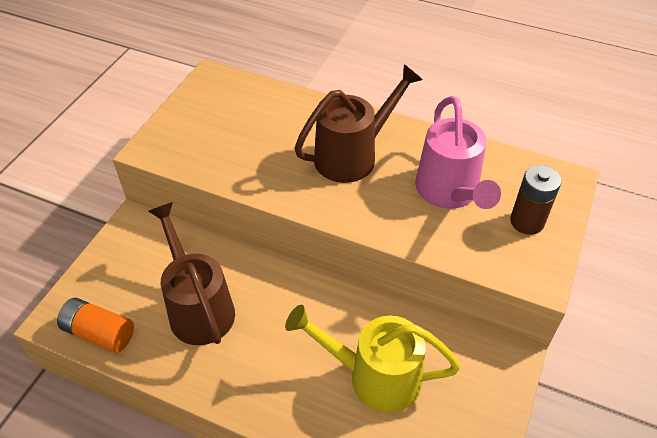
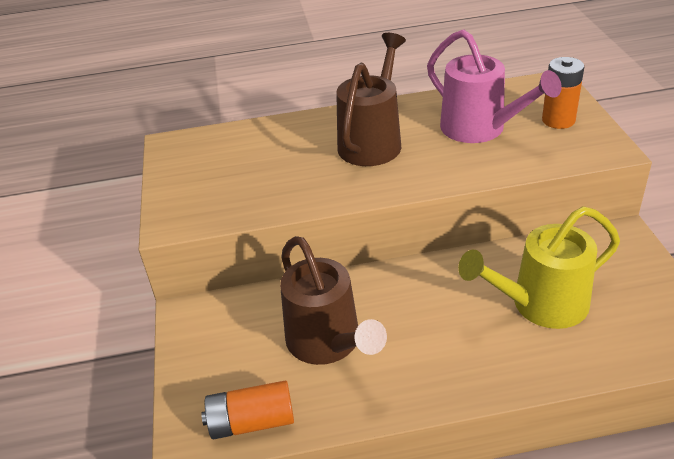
camera: 30 degrees left, 10 degrees down
brown watering can [148,202,235,345] -> brown watering can turned 150 degrees counterclockwise [280,236,387,365]
brown battery [510,165,561,235] -> orange battery [542,57,584,129]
☆ ☆ ☆ ☆ ☆
**TASK DETAILS:**
Copy all of the data word for word, and keep the pictures out of it.

**FINISHED EXERCISE:**
camera: 30 degrees left, 10 degrees down
brown watering can [148,202,235,345] -> brown watering can turned 150 degrees counterclockwise [280,236,387,365]
brown battery [510,165,561,235] -> orange battery [542,57,584,129]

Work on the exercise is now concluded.